▶ **Data excerpts**
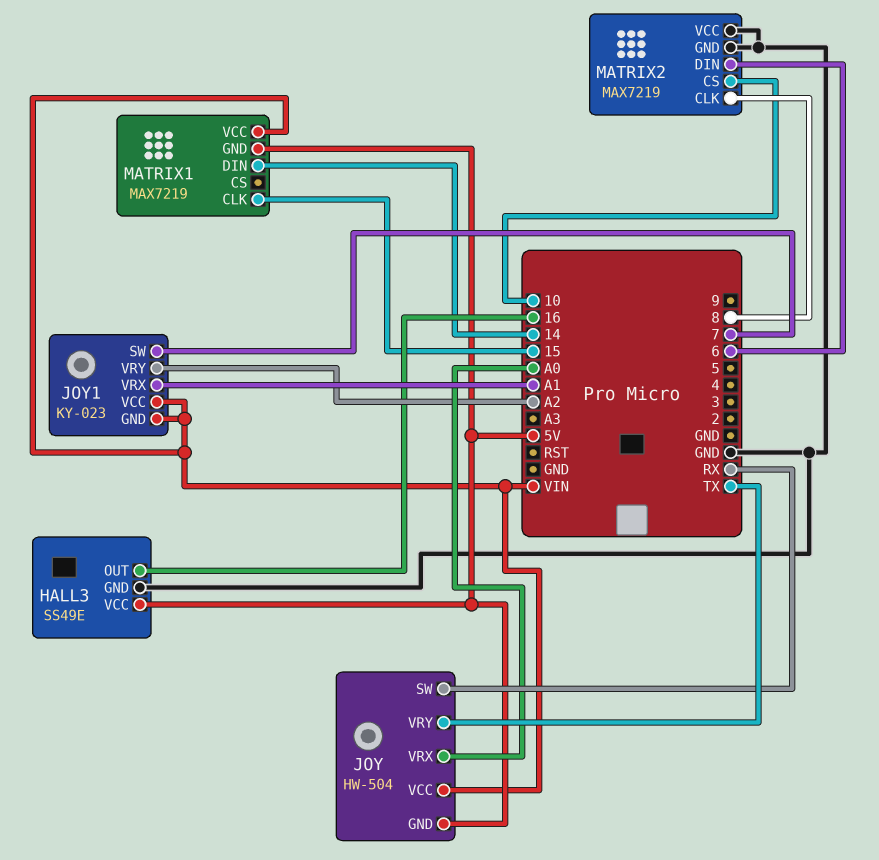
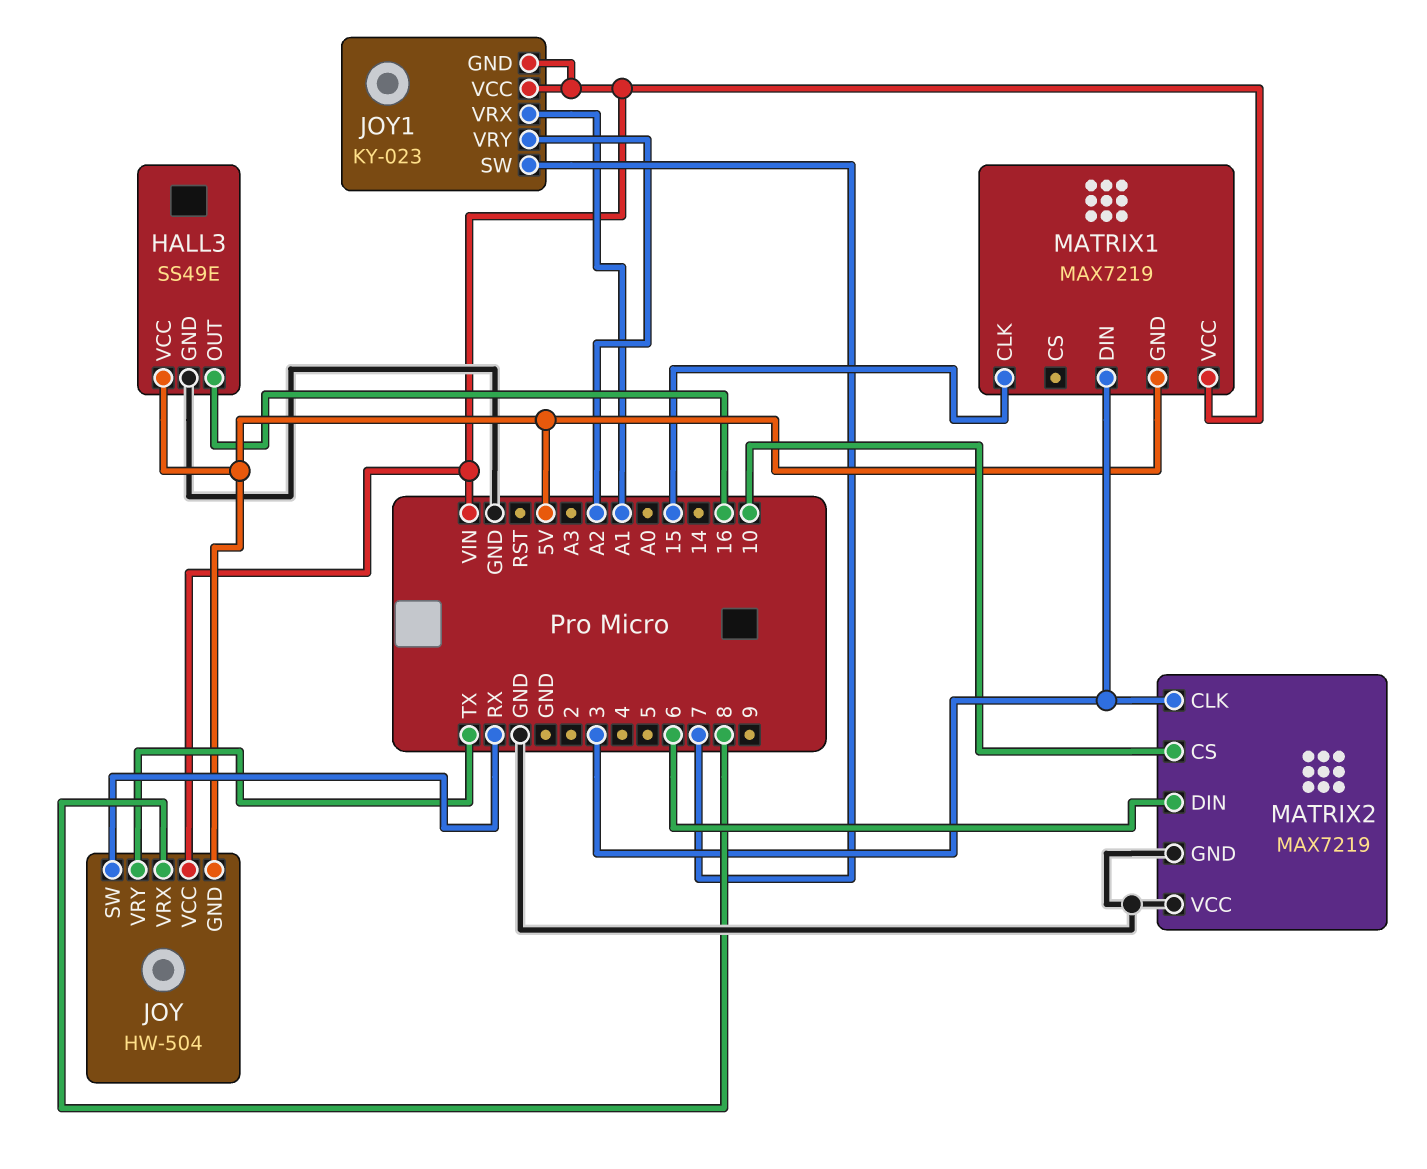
JOY pin VRX: A0 -> 8
MATRIX1 pin DIN: 14 -> 3
MATRIX2 pin CLK: 8 -> 3

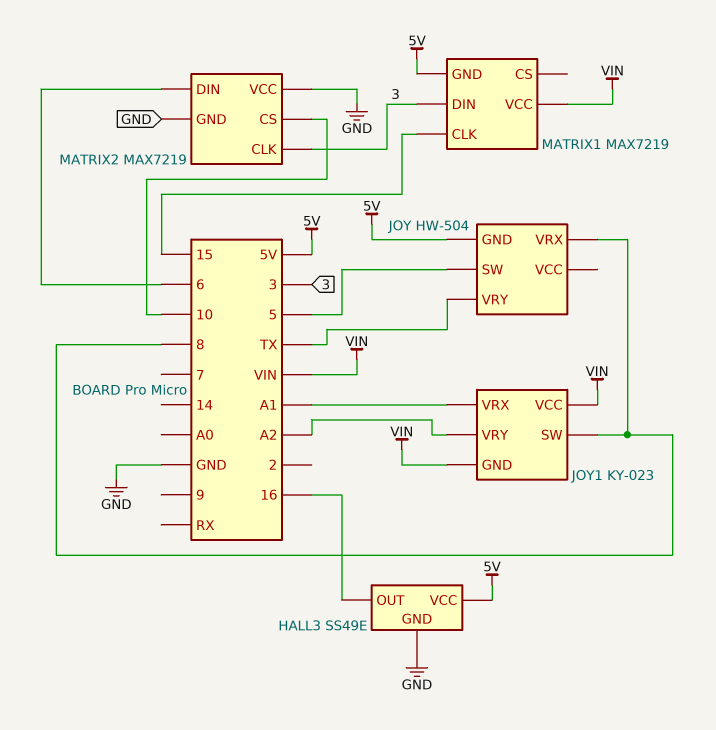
JOY pin SW: RX -> 5
JOY pin VCC: VIN -> none
JOY1 pin SW: 7 -> 8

▶ **What you will do**
The copy should hold every entry above word for word and none of the pictures.

▶ **Expected answer**
JOY pin VRX: A0 -> 8
MATRIX1 pin DIN: 14 -> 3
MATRIX2 pin CLK: 8 -> 3

JOY pin SW: RX -> 5
JOY pin VCC: VIN -> none
JOY1 pin SW: 7 -> 8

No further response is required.